▽

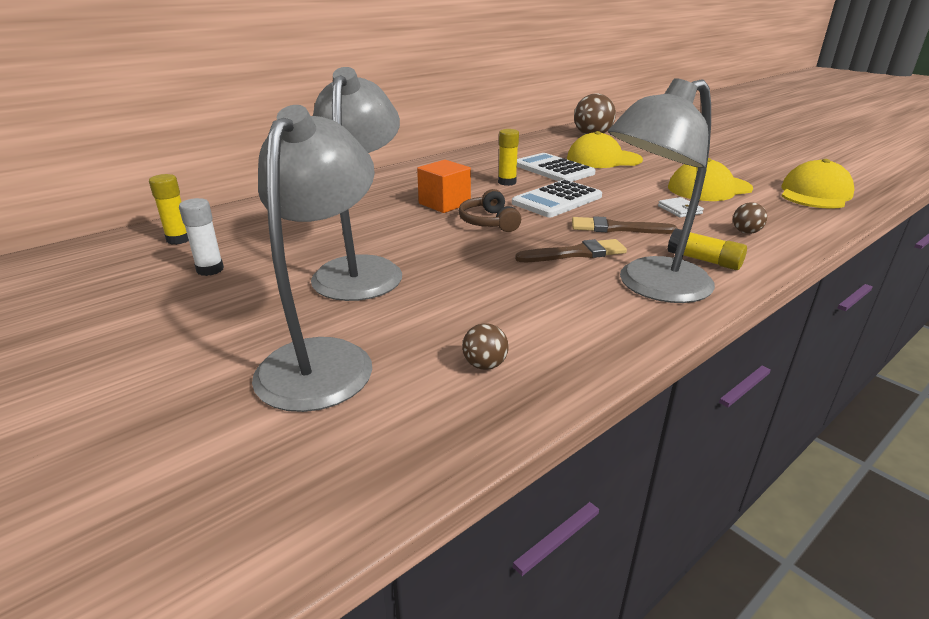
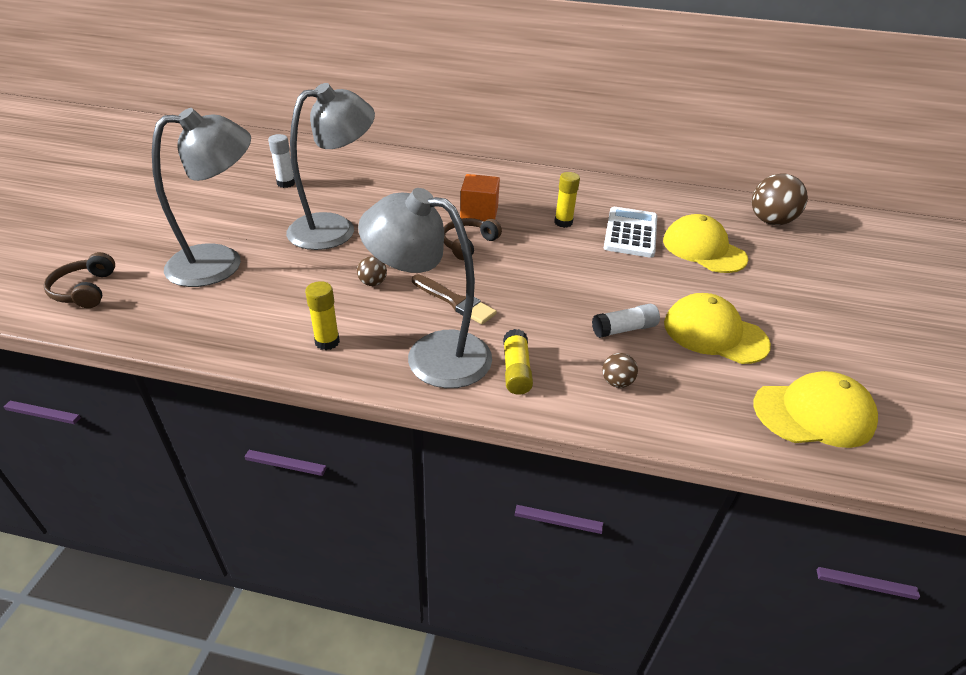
camera: 50 degrees right, 10 degrees up
(179, 239) = (312, 156): yellow glue stick -> yellow glue stick (327, 342)
(216, 508) = (85, 290): none -> brown headphones
(484, 365) = (255, 317): brown ball -> brown ball (373, 283)
(557, 200) = (556, 258): white calculator -> none
(617, 228) = (531, 306): brown brush -> none
(679, 210) = (624, 329): white wallet -> white glue stick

△

- What the task requires -
Respond with the exact lines running from the one that contains "(617, 228) = (531, 306): brown brush -> none" through the last line of the data above, and no other lines.

- Answer section -
(617, 228) = (531, 306): brown brush -> none
(679, 210) = (624, 329): white wallet -> white glue stick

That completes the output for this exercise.